Given data Block Start

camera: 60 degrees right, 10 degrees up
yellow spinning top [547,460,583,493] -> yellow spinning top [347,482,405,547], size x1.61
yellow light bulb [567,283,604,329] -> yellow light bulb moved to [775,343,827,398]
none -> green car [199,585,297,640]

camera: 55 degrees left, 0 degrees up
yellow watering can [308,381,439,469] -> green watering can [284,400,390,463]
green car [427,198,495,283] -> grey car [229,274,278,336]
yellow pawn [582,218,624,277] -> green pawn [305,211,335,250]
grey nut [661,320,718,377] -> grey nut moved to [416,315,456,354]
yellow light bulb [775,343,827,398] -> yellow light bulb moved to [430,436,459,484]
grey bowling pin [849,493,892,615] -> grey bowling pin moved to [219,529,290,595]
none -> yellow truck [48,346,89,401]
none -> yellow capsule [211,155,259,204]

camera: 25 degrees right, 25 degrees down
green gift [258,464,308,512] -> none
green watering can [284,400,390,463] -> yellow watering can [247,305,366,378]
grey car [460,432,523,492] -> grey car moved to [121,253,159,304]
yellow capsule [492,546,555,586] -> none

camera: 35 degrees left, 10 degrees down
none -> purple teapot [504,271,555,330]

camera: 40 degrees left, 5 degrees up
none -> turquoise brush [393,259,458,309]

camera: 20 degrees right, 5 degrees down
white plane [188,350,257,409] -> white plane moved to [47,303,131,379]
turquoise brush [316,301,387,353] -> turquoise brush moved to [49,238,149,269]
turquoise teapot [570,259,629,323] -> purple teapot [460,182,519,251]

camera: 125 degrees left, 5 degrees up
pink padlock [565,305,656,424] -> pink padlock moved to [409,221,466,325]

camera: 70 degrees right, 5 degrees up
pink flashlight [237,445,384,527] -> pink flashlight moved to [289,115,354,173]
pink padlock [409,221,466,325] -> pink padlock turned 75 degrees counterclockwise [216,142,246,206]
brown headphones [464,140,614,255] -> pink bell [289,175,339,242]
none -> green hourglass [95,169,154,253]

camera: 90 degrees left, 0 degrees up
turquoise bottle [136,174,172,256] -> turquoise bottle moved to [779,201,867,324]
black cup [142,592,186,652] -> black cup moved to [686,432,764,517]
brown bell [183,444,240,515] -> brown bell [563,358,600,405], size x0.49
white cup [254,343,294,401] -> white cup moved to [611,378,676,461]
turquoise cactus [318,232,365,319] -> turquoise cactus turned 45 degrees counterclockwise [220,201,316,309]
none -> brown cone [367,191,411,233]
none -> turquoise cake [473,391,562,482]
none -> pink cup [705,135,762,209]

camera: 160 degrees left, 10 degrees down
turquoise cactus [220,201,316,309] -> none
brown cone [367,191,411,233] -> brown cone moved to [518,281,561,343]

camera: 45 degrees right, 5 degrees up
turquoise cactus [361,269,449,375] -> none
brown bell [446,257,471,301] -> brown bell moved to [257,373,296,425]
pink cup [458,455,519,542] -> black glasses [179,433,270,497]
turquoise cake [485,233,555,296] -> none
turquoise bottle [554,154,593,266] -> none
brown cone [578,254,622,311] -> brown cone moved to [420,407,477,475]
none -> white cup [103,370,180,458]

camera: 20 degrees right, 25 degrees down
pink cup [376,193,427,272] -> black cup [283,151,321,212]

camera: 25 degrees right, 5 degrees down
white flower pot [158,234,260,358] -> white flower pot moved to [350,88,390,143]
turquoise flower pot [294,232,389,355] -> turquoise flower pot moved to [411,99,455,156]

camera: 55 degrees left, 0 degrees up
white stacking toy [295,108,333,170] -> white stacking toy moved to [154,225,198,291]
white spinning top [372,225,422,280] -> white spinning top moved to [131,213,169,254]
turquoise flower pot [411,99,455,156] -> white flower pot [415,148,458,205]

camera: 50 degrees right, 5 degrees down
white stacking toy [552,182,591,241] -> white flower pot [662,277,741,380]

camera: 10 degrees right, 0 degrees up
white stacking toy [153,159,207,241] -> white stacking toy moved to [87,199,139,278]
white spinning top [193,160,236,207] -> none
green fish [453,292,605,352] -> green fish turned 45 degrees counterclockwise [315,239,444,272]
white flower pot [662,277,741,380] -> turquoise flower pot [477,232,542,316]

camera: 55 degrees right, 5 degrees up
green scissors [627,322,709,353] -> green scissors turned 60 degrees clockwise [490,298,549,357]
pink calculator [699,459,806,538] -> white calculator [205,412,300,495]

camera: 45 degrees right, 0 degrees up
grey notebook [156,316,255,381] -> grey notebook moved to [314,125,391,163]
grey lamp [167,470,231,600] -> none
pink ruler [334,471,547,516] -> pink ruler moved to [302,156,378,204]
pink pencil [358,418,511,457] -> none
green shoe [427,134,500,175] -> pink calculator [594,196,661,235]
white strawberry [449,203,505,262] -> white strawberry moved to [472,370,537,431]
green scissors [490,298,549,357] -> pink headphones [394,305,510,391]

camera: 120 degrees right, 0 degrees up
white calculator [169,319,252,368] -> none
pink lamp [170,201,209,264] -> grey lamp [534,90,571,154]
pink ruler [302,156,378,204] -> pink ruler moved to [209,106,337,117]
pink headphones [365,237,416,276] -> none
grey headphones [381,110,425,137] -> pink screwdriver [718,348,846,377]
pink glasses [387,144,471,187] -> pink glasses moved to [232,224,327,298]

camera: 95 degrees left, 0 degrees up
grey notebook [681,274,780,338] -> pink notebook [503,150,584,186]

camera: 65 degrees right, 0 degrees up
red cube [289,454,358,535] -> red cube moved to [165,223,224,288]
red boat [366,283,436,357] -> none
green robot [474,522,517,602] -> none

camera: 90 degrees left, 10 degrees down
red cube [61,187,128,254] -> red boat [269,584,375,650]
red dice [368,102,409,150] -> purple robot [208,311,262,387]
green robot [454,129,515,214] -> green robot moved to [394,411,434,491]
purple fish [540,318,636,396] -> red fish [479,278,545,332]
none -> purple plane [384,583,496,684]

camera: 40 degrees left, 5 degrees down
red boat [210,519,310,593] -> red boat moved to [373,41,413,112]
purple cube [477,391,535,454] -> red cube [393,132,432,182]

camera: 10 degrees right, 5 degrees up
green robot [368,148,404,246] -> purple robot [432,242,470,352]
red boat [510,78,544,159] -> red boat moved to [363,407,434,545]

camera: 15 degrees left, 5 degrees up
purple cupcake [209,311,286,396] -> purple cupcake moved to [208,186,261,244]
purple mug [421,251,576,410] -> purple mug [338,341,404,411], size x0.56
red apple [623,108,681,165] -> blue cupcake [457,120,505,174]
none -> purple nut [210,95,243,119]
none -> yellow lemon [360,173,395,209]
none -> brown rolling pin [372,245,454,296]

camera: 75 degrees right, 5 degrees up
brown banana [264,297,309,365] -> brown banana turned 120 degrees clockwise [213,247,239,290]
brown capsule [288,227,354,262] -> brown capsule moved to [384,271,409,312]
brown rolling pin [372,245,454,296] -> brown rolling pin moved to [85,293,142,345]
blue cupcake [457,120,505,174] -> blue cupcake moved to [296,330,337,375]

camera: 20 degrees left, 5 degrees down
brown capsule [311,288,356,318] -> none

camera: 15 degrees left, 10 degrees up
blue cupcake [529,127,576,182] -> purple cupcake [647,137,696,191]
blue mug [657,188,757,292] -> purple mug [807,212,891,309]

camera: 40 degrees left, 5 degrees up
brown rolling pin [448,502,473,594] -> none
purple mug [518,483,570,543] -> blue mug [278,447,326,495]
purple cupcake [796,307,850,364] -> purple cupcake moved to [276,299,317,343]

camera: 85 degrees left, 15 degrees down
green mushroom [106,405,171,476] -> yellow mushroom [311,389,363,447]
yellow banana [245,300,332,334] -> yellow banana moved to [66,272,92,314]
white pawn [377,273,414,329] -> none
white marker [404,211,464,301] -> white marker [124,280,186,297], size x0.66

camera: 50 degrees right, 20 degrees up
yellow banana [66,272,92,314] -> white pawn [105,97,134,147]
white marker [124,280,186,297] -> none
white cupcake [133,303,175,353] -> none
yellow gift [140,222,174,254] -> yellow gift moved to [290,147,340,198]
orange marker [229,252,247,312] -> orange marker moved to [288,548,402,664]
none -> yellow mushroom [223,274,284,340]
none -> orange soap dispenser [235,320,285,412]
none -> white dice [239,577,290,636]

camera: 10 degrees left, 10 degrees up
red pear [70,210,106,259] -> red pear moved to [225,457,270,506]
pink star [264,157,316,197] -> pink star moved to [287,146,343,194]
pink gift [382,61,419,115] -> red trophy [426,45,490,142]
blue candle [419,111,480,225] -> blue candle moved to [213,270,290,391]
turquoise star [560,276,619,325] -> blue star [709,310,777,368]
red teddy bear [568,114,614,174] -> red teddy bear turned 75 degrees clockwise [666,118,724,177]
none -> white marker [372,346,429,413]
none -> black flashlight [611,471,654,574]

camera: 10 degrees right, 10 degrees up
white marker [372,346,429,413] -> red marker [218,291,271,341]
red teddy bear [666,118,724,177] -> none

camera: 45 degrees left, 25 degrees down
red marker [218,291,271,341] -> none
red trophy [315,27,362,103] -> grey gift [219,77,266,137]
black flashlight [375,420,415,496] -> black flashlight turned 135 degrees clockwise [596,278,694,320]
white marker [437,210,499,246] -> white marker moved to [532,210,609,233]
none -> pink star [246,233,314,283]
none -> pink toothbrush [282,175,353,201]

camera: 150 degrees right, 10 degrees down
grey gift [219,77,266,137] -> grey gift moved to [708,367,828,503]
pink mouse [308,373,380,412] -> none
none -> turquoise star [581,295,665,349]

Given data Block End

Exercise:
Given the records above, restate word for word only the lines starting at the one with "white strawberry [449,203,505,262]" and ending at the one with "red cube [289,454,358,535]".

Expected output:
white strawberry [449,203,505,262] -> white strawberry moved to [472,370,537,431]
green scissors [490,298,549,357] -> pink headphones [394,305,510,391]

camera: 120 degrees right, 0 degrees up
white calculator [169,319,252,368] -> none
pink lamp [170,201,209,264] -> grey lamp [534,90,571,154]
pink ruler [302,156,378,204] -> pink ruler moved to [209,106,337,117]
pink headphones [365,237,416,276] -> none
grey headphones [381,110,425,137] -> pink screwdriver [718,348,846,377]
pink glasses [387,144,471,187] -> pink glasses moved to [232,224,327,298]

camera: 95 degrees left, 0 degrees up
grey notebook [681,274,780,338] -> pink notebook [503,150,584,186]

camera: 65 degrees right, 0 degrees up
red cube [289,454,358,535] -> red cube moved to [165,223,224,288]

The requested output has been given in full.